- **DESCRIPTION OF THE TASK**: Stop after the line with "(475, 374) = (539, 318): none -> red lamp"; until then, please copy every line of the records word for word from the first.

- **INFORMATION SHOWN**:
****

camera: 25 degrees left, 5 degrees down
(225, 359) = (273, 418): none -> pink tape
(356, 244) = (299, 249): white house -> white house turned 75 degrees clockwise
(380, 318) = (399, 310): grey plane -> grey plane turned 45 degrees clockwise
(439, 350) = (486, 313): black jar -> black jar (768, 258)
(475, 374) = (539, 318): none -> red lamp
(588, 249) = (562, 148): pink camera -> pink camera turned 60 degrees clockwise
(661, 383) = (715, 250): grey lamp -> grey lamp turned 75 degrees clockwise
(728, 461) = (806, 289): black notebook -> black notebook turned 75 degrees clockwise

****

- **RESPONSE TO THIS TASK**:
camera: 25 degrees left, 5 degrees down
(225, 359) = (273, 418): none -> pink tape
(356, 244) = (299, 249): white house -> white house turned 75 degrees clockwise
(380, 318) = (399, 310): grey plane -> grey plane turned 45 degrees clockwise
(439, 350) = (486, 313): black jar -> black jar (768, 258)
(475, 374) = (539, 318): none -> red lamp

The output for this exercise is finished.